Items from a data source
○ ○ ○

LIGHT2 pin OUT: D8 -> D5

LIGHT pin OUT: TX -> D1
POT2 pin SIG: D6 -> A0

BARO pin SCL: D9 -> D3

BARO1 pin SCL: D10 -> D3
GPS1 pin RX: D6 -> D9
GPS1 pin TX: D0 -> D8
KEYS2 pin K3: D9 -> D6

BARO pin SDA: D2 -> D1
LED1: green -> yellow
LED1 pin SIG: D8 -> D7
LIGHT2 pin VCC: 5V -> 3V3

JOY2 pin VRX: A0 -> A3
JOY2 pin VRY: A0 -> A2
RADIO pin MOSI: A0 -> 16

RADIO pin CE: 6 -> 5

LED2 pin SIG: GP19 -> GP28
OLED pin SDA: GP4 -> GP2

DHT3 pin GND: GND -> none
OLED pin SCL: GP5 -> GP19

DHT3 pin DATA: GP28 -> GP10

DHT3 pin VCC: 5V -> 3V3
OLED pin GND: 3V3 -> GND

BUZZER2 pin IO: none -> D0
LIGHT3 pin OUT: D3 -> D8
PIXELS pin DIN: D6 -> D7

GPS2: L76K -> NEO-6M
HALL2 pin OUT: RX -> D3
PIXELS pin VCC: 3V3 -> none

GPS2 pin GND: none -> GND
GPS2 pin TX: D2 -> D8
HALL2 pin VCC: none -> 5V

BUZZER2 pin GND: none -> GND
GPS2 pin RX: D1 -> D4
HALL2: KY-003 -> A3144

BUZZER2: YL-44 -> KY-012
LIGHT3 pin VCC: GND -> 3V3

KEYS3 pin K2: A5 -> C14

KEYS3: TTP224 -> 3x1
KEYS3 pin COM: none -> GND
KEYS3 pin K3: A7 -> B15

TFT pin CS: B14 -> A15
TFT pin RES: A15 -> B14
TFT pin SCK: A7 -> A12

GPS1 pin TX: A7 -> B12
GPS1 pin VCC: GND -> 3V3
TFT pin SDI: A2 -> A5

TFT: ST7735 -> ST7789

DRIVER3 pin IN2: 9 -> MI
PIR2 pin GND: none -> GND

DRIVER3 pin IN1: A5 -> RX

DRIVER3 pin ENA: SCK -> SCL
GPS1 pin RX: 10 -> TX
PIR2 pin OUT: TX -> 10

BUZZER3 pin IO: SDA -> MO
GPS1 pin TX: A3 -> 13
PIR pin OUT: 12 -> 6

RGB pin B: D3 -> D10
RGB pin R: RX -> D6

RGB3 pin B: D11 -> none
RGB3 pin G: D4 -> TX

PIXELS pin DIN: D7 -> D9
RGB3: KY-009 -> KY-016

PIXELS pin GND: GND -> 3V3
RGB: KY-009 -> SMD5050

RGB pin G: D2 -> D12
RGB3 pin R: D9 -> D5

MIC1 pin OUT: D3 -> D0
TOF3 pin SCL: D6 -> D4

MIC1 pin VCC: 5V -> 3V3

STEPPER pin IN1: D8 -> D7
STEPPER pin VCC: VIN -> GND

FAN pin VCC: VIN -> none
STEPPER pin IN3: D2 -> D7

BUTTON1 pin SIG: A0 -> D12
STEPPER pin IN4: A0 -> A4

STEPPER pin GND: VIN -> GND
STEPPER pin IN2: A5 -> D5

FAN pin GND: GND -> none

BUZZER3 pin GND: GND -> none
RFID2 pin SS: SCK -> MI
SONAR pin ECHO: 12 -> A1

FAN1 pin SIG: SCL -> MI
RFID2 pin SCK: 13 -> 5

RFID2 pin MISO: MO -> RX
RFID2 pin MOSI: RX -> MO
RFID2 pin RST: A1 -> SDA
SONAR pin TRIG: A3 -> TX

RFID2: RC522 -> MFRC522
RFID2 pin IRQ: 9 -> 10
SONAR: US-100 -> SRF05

○ ○ ○

• _What the task asks_: The records above are to be duplicated in full and exactly.

• _Answer space_:
LIGHT2 pin OUT: D8 -> D5

LIGHT pin OUT: TX -> D1
POT2 pin SIG: D6 -> A0

BARO pin SCL: D9 -> D3

BARO1 pin SCL: D10 -> D3
GPS1 pin RX: D6 -> D9
GPS1 pin TX: D0 -> D8
KEYS2 pin K3: D9 -> D6

BARO pin SDA: D2 -> D1
LED1: green -> yellow
LED1 pin SIG: D8 -> D7
LIGHT2 pin VCC: 5V -> 3V3

JOY2 pin VRX: A0 -> A3
JOY2 pin VRY: A0 -> A2
RADIO pin MOSI: A0 -> 16

RADIO pin CE: 6 -> 5

LED2 pin SIG: GP19 -> GP28
OLED pin SDA: GP4 -> GP2

DHT3 pin GND: GND -> none
OLED pin SCL: GP5 -> GP19

DHT3 pin DATA: GP28 -> GP10

DHT3 pin VCC: 5V -> 3V3
OLED pin GND: 3V3 -> GND

BUZZER2 pin IO: none -> D0
LIGHT3 pin OUT: D3 -> D8
PIXELS pin DIN: D6 -> D7

GPS2: L76K -> NEO-6M
HALL2 pin OUT: RX -> D3
PIXELS pin VCC: 3V3 -> none

GPS2 pin GND: none -> GND
GPS2 pin TX: D2 -> D8
HALL2 pin VCC: none -> 5V

BUZZER2 pin GND: none -> GND
GPS2 pin RX: D1 -> D4
HALL2: KY-003 -> A3144

BUZZER2: YL-44 -> KY-012
LIGHT3 pin VCC: GND -> 3V3

KEYS3 pin K2: A5 -> C14

KEYS3: TTP224 -> 3x1
KEYS3 pin COM: none -> GND
KEYS3 pin K3: A7 -> B15

TFT pin CS: B14 -> A15
TFT pin RES: A15 -> B14
TFT pin SCK: A7 -> A12

GPS1 pin TX: A7 -> B12
GPS1 pin VCC: GND -> 3V3
TFT pin SDI: A2 -> A5

TFT: ST7735 -> ST7789

DRIVER3 pin IN2: 9 -> MI
PIR2 pin GND: none -> GND

DRIVER3 pin IN1: A5 -> RX

DRIVER3 pin ENA: SCK -> SCL
GPS1 pin RX: 10 -> TX
PIR2 pin OUT: TX -> 10

BUZZER3 pin IO: SDA -> MO
GPS1 pin TX: A3 -> 13
PIR pin OUT: 12 -> 6

RGB pin B: D3 -> D10
RGB pin R: RX -> D6

RGB3 pin B: D11 -> none
RGB3 pin G: D4 -> TX

PIXELS pin DIN: D7 -> D9
RGB3: KY-009 -> KY-016

PIXELS pin GND: GND -> 3V3
RGB: KY-009 -> SMD5050

RGB pin G: D2 -> D12
RGB3 pin R: D9 -> D5

MIC1 pin OUT: D3 -> D0
TOF3 pin SCL: D6 -> D4

MIC1 pin VCC: 5V -> 3V3

STEPPER pin IN1: D8 -> D7
STEPPER pin VCC: VIN -> GND

FAN pin VCC: VIN -> none
STEPPER pin IN3: D2 -> D7

BUTTON1 pin SIG: A0 -> D12
STEPPER pin IN4: A0 -> A4

STEPPER pin GND: VIN -> GND
STEPPER pin IN2: A5 -> D5

FAN pin GND: GND -> none

BUZZER3 pin GND: GND -> none
RFID2 pin SS: SCK -> MI
SONAR pin ECHO: 12 -> A1

FAN1 pin SIG: SCL -> MI
RFID2 pin SCK: 13 -> 5

RFID2 pin MISO: MO -> RX
RFID2 pin MOSI: RX -> MO
RFID2 pin RST: A1 -> SDA
SONAR pin TRIG: A3 -> TX

RFID2: RC522 -> MFRC522
RFID2 pin IRQ: 9 -> 10
SONAR: US-100 -> SRF05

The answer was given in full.